-- REQUIRED WORK --
Go through the listing and copy each line with the string "green".

-- ENTRIES PROVIDED --
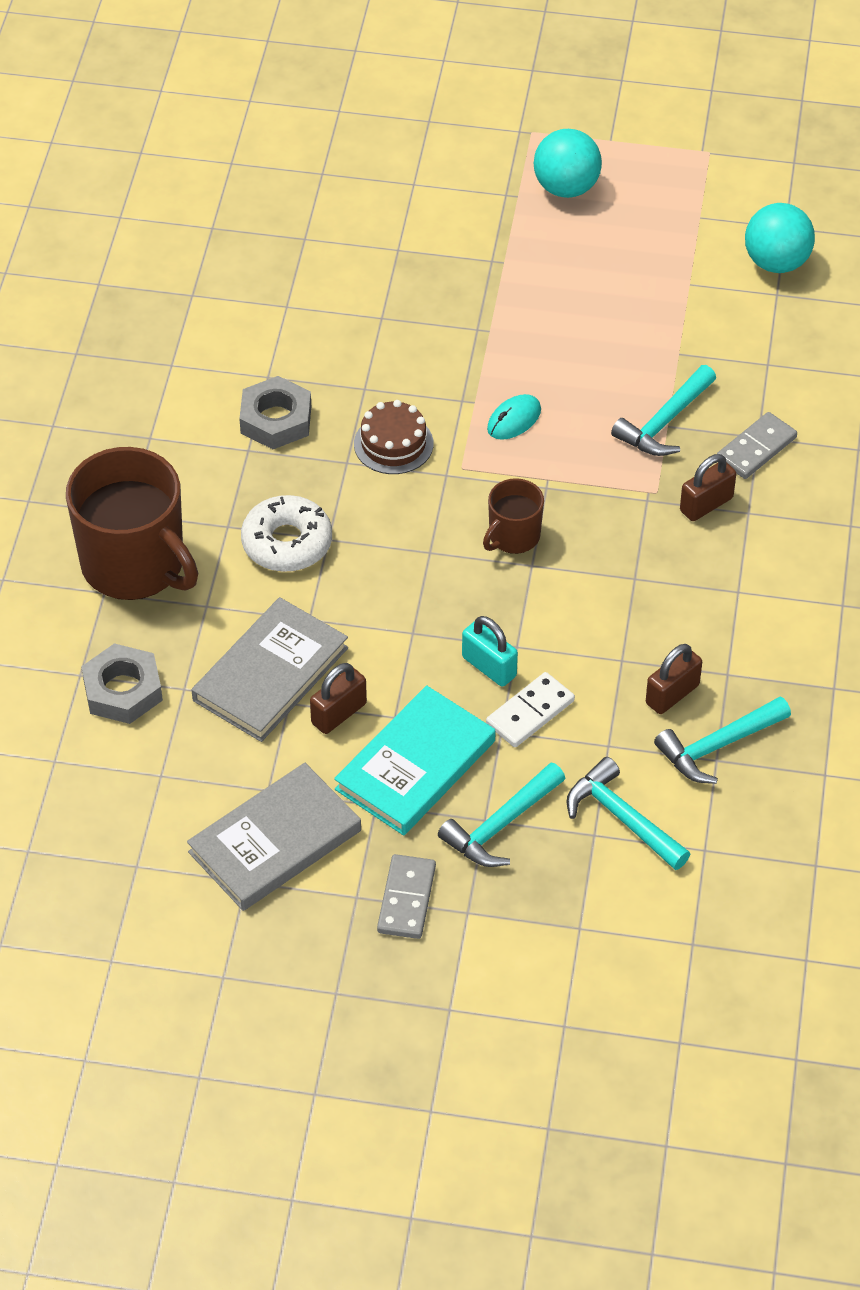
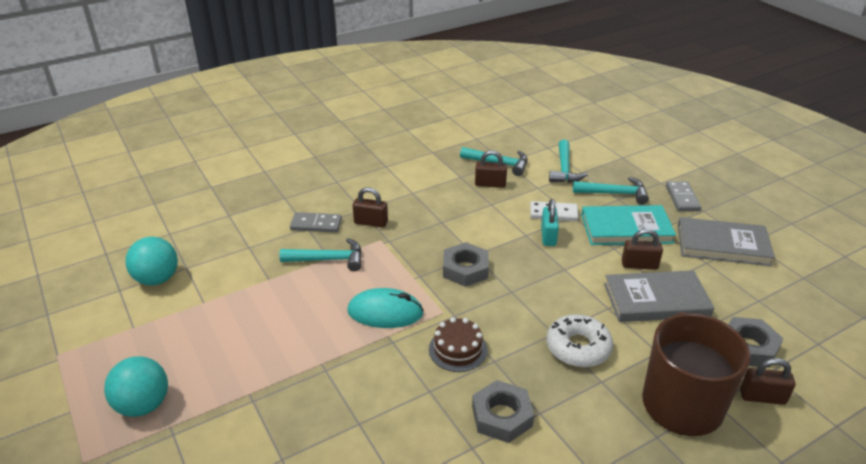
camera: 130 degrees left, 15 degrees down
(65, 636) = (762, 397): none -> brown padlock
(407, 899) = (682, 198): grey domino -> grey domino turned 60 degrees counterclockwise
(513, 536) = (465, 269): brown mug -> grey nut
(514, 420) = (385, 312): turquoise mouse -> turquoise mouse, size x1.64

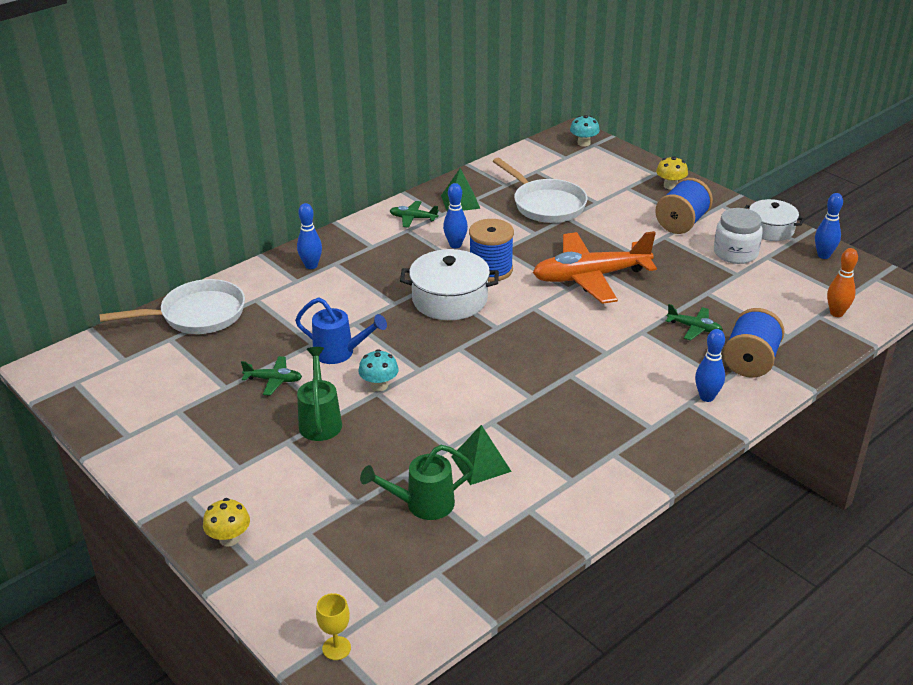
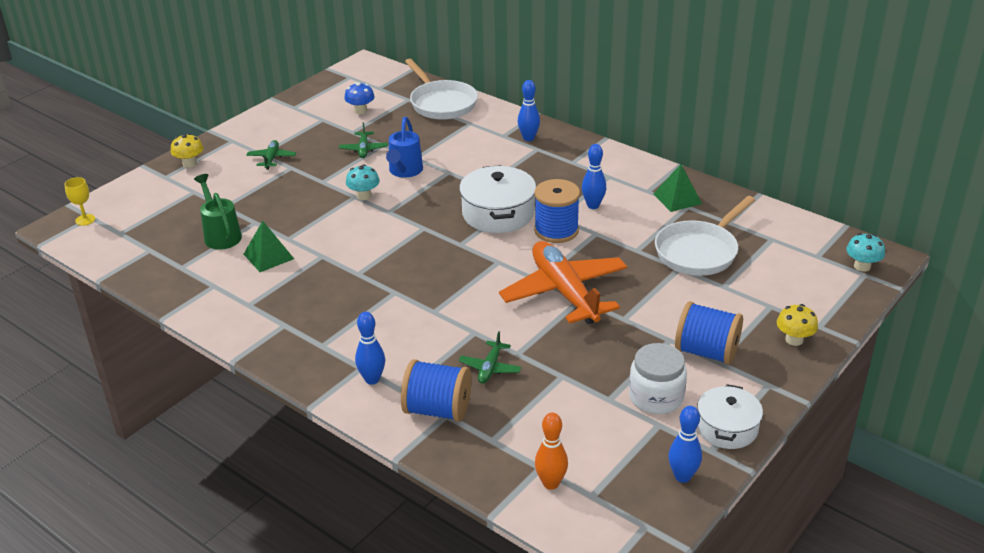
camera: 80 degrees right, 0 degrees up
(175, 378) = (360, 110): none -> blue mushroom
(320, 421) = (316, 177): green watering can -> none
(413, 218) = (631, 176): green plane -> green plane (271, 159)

-- ANSWER FOR THIS EXERCISE --
(320, 421) = (316, 177): green watering can -> none
(413, 218) = (631, 176): green plane -> green plane (271, 159)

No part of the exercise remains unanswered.